Data:
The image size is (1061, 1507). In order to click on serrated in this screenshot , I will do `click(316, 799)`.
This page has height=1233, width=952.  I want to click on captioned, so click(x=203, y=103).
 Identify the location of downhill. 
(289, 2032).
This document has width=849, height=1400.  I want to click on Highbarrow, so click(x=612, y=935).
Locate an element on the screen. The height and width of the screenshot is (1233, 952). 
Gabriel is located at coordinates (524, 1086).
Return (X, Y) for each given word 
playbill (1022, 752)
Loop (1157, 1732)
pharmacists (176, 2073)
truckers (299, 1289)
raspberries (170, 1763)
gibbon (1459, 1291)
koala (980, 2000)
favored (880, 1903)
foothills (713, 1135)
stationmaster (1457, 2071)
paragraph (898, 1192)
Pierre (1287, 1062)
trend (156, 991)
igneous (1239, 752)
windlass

Aim of the exercise: Rewrite the records above, changing every "screenshot" to "screen capture" and leaving all else unchanged.

Response to the task:
The image size is (1061, 1507). In order to click on serrated in this screen capture , I will do `click(316, 799)`.
This page has height=1233, width=952.  I want to click on captioned, so click(x=203, y=103).
 Identify the location of downhill. 
(289, 2032).
This document has width=849, height=1400.  I want to click on Highbarrow, so click(x=612, y=935).
Locate an element on the screen. The height and width of the screen capture is (1233, 952). 
Gabriel is located at coordinates (524, 1086).
Return (X, Y) for each given word 
playbill (1022, 752)
Loop (1157, 1732)
pharmacists (176, 2073)
truckers (299, 1289)
raspberries (170, 1763)
gibbon (1459, 1291)
koala (980, 2000)
favored (880, 1903)
foothills (713, 1135)
stationmaster (1457, 2071)
paragraph (898, 1192)
Pierre (1287, 1062)
trend (156, 991)
igneous (1239, 752)
windlass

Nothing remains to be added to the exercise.